▸ Assigned task:
Once you reach the line containing "R4: 36k (n16, n58) -> none" in the data below, restate each line word for word up to and including the one containing "U48: NOT 74HC14".

Top of Materials provided

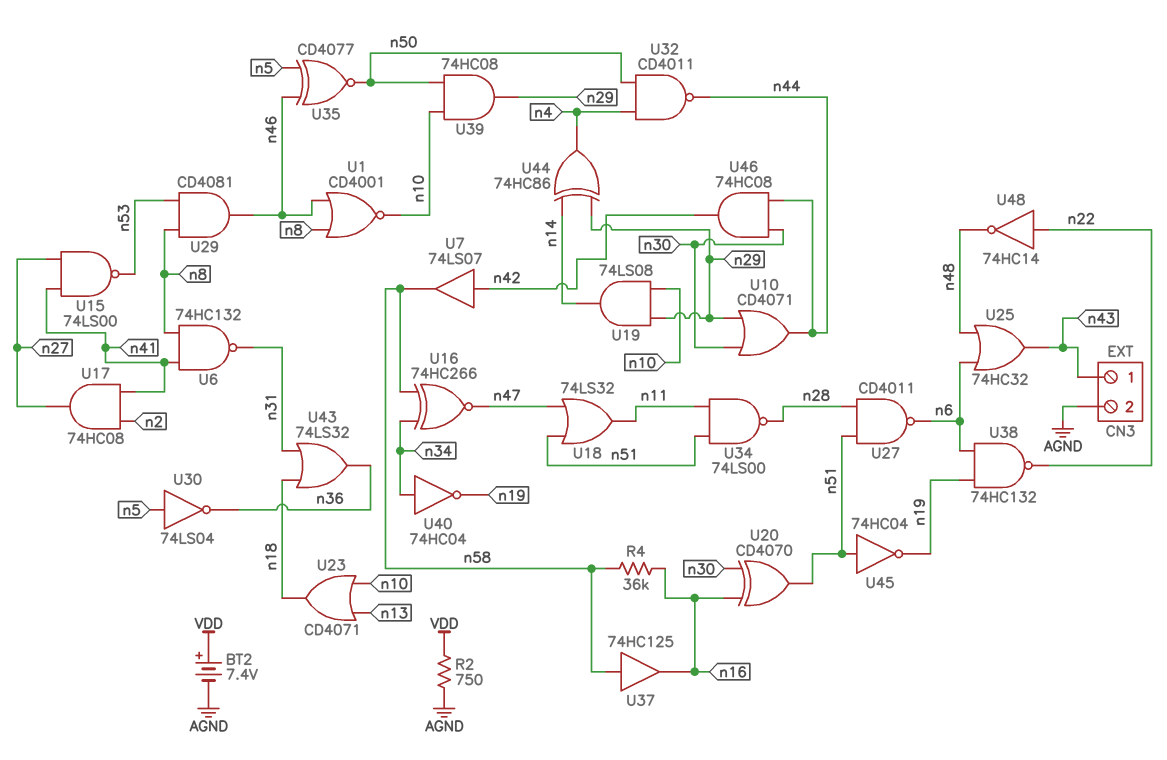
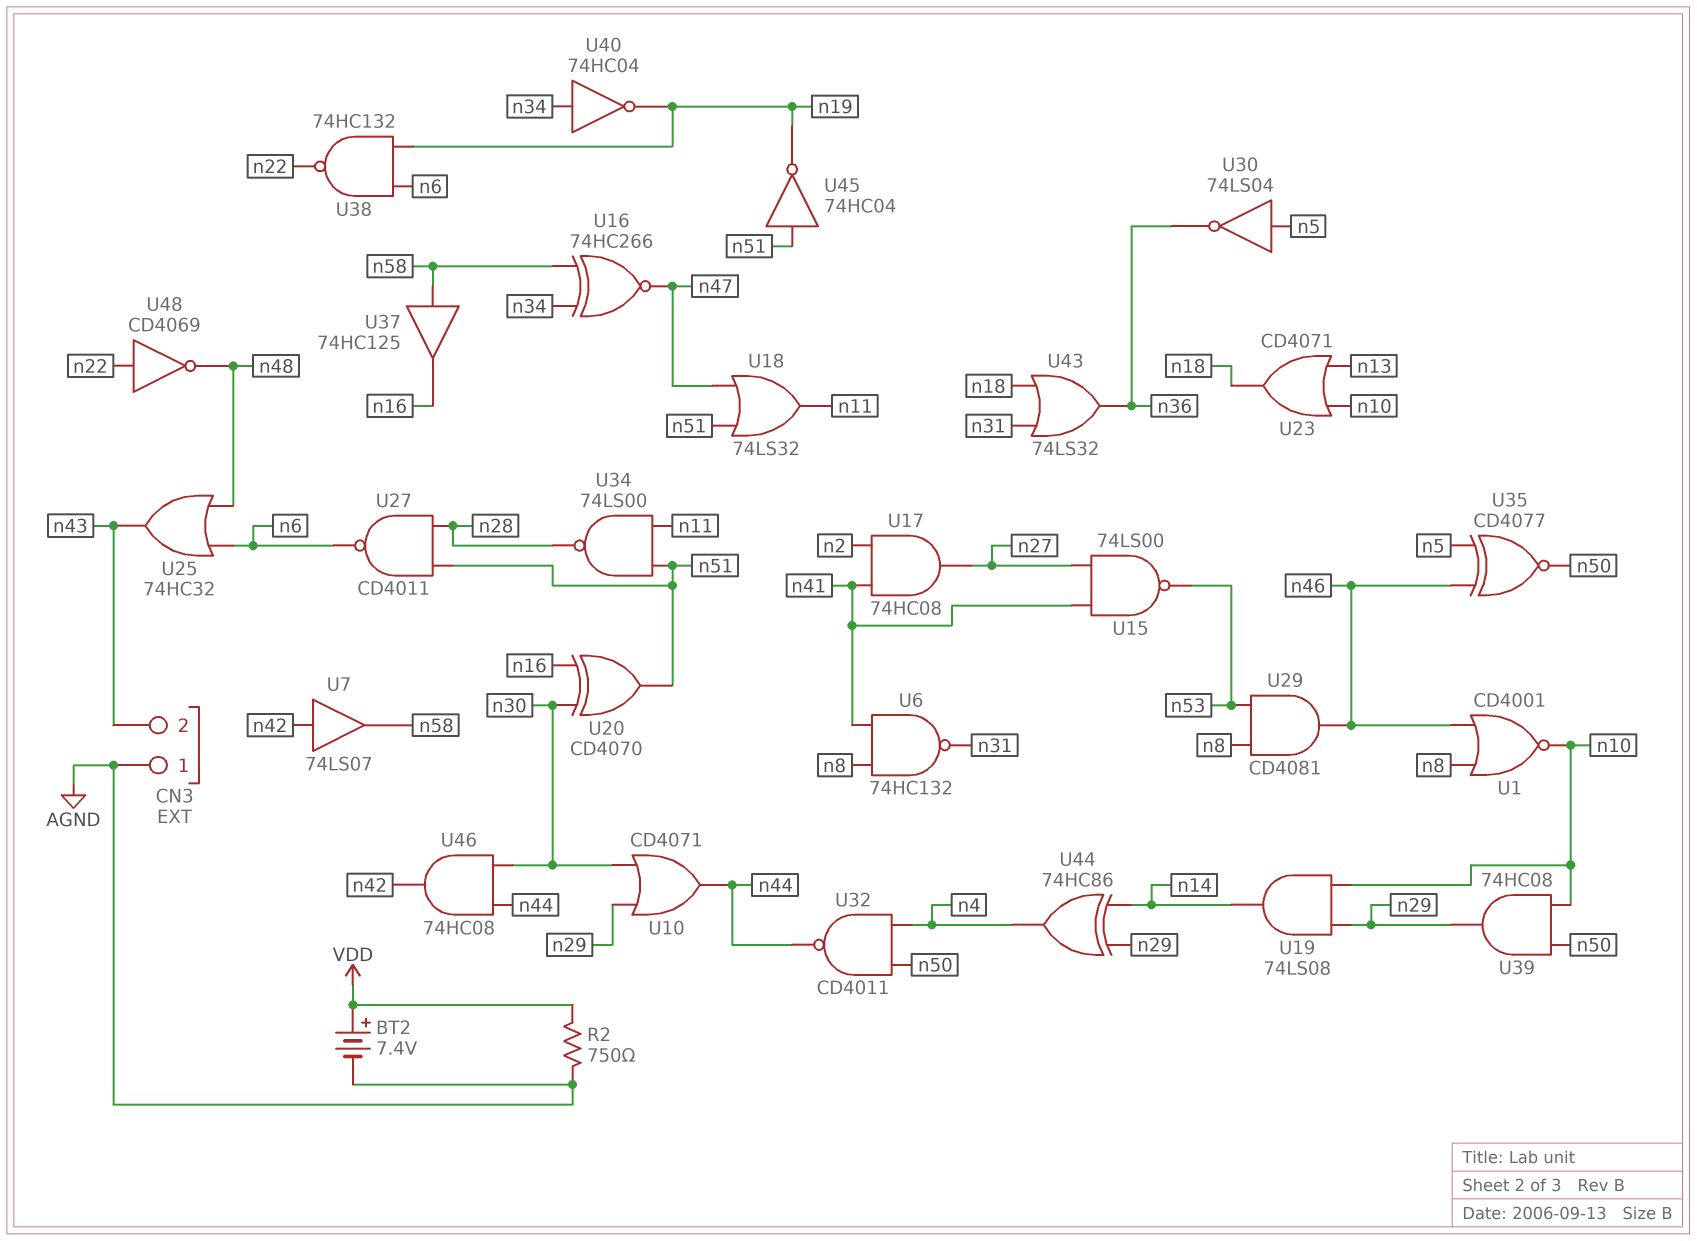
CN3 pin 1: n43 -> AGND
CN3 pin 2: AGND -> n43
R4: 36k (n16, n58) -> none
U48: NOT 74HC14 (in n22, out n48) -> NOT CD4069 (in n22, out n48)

Bottom of Materials provided
Top of Materials provided

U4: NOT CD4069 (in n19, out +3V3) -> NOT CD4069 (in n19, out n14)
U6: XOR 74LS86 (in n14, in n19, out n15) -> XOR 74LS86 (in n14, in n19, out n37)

Bottom of Materials provided
Top of Materials provided

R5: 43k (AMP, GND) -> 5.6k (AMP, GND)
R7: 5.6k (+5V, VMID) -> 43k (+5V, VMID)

Bottom of Materials provided

▸ Solution to this problem:
R4: 36k (n16, n58) -> none
U48: NOT 74HC14 (in n22, out n48) -> NOT CD4069 (in n22, out n48)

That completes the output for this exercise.